* Task prompt
Bring together every line in the data that includes "camera".

* Exercise materials

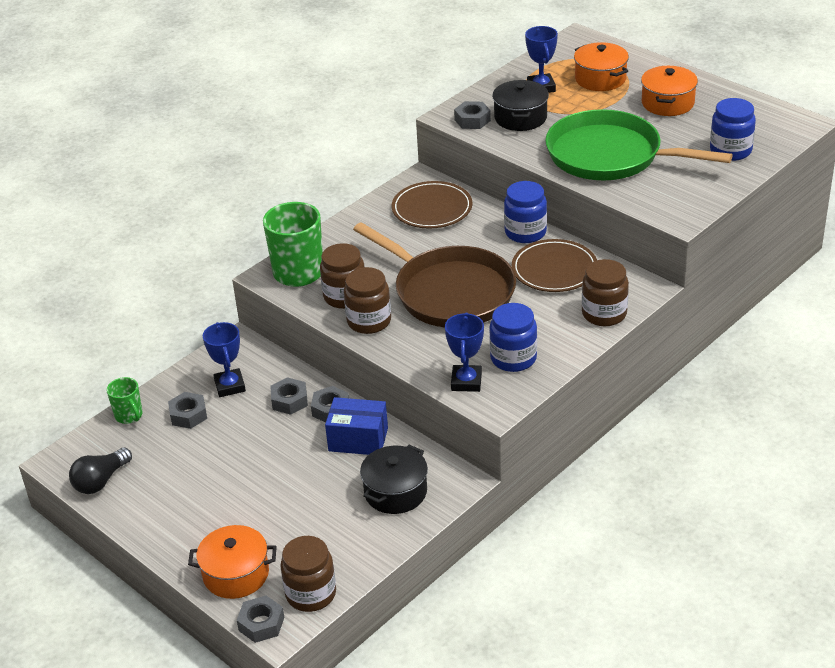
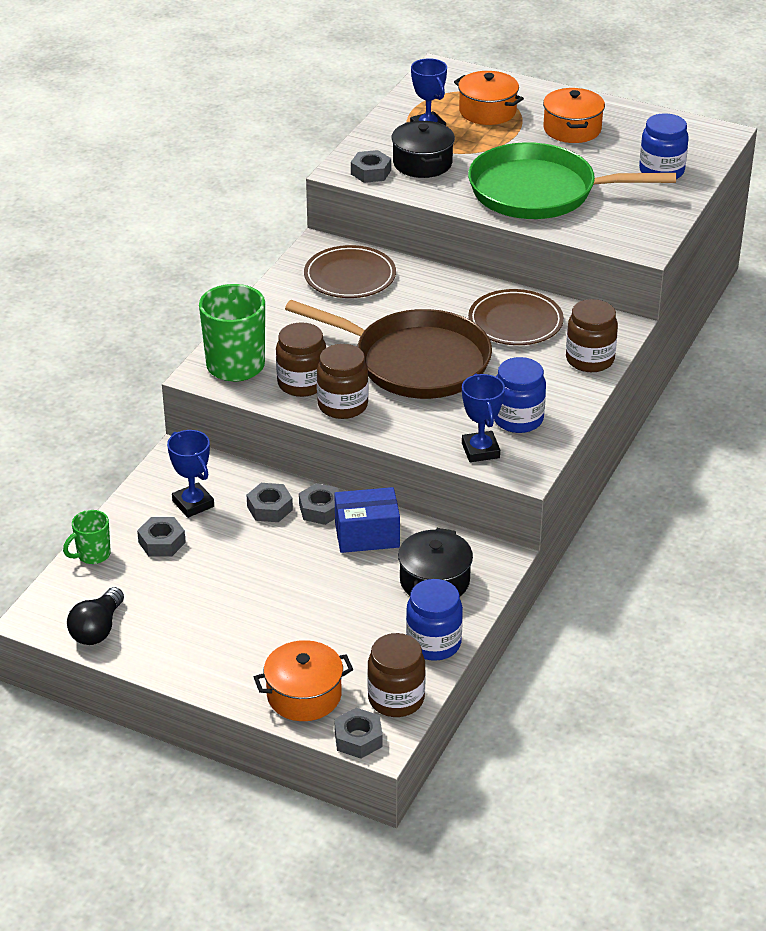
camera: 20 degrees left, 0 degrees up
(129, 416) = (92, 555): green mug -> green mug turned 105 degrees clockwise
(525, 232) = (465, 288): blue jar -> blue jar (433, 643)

...

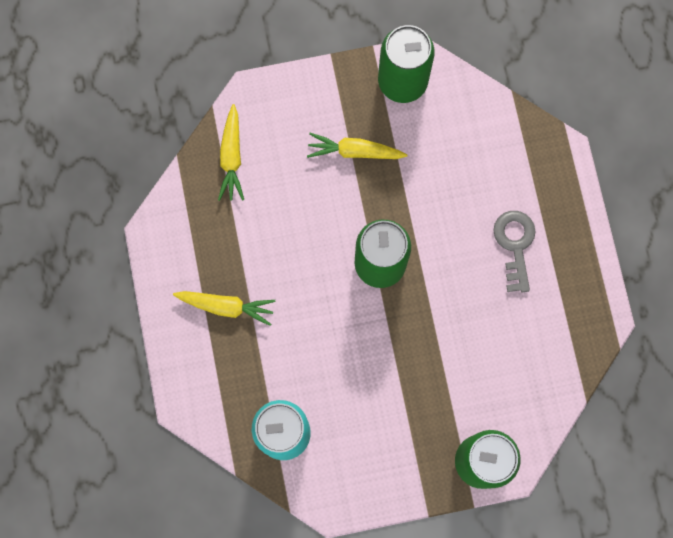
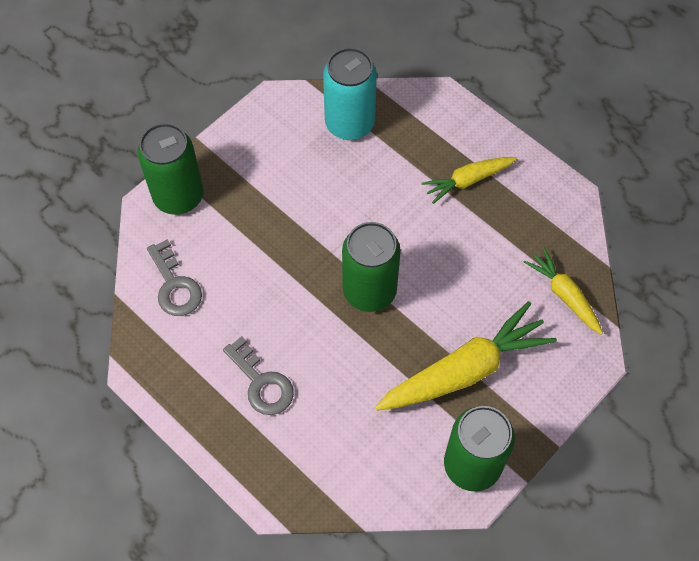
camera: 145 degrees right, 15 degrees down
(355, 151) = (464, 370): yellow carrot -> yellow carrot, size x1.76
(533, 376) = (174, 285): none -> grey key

...

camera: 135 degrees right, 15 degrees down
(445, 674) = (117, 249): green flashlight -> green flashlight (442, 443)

* Response area
camera: 20 degrees left, 0 degrees up
camera: 145 degrees right, 15 degrees down
camera: 135 degrees right, 15 degrees down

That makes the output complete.